*** Supplied information Section Begins ***

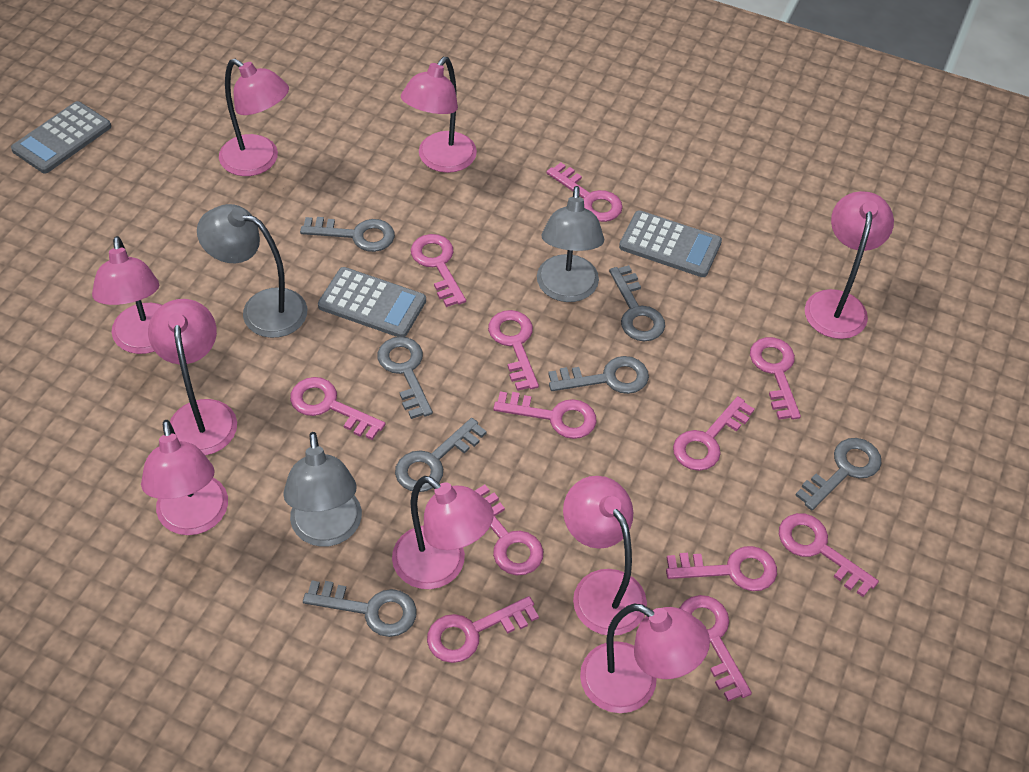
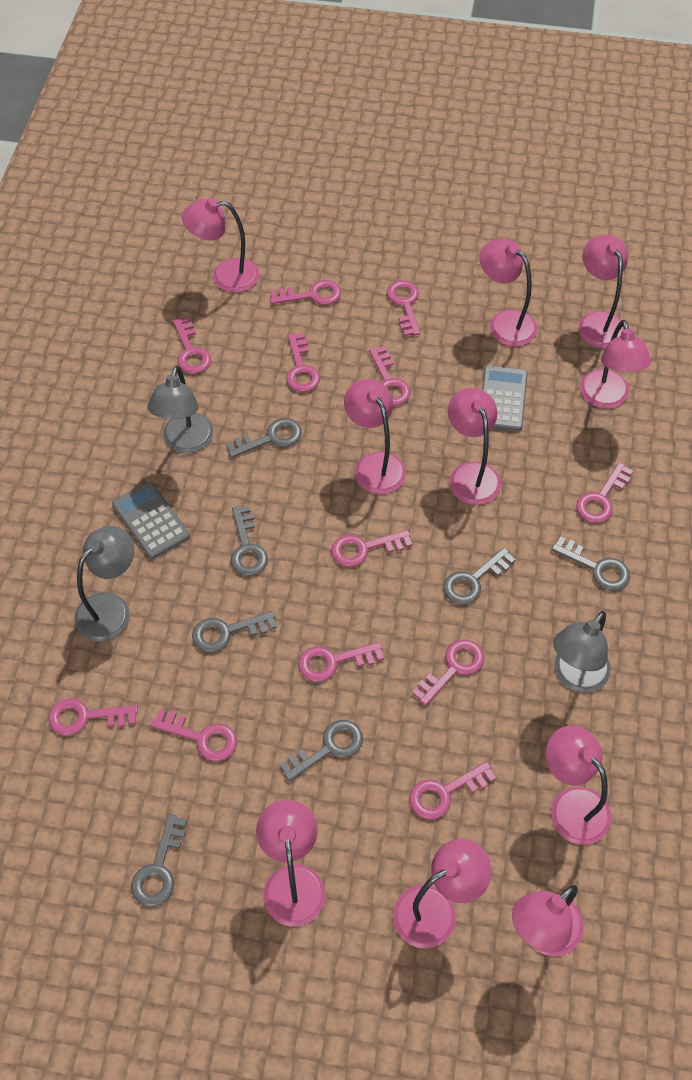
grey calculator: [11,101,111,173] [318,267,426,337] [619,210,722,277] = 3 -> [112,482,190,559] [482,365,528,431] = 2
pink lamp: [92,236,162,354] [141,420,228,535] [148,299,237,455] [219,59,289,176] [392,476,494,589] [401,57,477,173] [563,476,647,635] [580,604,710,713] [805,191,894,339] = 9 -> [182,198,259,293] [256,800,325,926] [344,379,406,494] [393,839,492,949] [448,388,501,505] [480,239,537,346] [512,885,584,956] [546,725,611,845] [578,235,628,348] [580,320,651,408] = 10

*** Supplied information Section Ends ***
*** Supplied information Section Begins ***

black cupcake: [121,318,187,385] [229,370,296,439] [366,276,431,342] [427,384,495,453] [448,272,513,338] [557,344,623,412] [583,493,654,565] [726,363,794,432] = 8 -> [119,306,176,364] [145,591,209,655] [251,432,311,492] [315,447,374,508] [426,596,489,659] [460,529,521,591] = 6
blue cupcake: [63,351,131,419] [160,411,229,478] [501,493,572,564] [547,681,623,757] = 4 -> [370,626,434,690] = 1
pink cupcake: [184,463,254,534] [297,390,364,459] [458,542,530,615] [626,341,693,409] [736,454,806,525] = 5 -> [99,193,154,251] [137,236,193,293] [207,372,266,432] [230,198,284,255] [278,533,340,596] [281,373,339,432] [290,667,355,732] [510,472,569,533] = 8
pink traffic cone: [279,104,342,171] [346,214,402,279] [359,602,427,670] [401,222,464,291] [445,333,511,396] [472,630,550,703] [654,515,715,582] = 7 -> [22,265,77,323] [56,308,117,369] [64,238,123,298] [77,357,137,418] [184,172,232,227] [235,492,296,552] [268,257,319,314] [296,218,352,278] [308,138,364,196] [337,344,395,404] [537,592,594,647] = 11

*** Supplied information Section Ends ***
*** Supplied information Section Begins ***

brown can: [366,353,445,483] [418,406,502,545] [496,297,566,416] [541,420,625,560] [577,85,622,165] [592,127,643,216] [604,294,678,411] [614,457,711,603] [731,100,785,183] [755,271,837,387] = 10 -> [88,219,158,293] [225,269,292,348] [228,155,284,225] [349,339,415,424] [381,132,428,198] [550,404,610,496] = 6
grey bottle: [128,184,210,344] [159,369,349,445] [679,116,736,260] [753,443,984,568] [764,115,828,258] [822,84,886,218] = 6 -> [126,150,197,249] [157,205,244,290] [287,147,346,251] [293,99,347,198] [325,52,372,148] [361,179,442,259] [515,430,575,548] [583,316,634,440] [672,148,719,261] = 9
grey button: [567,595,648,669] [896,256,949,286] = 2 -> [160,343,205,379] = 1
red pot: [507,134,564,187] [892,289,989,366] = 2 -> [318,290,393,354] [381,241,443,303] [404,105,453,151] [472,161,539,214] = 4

*** Supplied information Section Ends ***

Answer with one number, namely how many lines in the records contain the string "pink".

3